Below are some records. Print exactly the lines between the one holding "R2: 2.2k (DRV, GND) -> 2.7k (DRV, GND)" and the one holding "XT3: 6MHz (U7/X2, X1) -> 24MHz (U7/X2, X1)", inclusive, and nothing else.

** Provided data **
%%

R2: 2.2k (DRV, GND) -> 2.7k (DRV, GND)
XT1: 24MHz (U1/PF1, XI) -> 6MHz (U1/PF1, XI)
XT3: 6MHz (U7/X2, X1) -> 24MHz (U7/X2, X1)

%%
%%

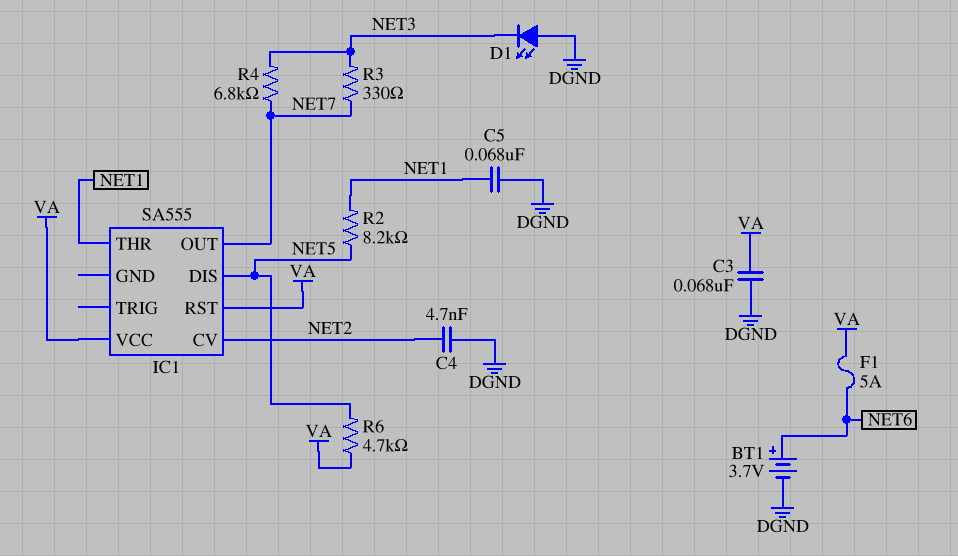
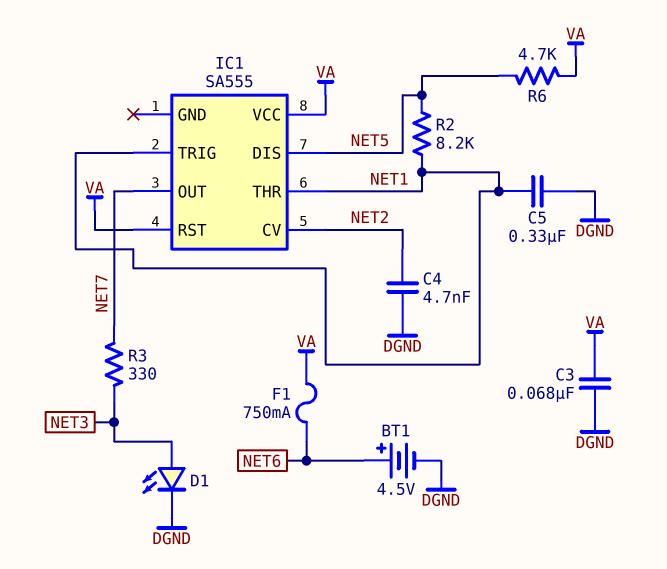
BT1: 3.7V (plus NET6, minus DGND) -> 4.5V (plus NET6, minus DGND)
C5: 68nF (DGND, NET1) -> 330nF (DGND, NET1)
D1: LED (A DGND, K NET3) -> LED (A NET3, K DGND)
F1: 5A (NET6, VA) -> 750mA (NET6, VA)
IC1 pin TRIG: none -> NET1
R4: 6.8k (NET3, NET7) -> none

%%

** Task result **
R2: 2.2k (DRV, GND) -> 2.7k (DRV, GND)
XT1: 24MHz (U1/PF1, XI) -> 6MHz (U1/PF1, XI)
XT3: 6MHz (U7/X2, X1) -> 24MHz (U7/X2, X1)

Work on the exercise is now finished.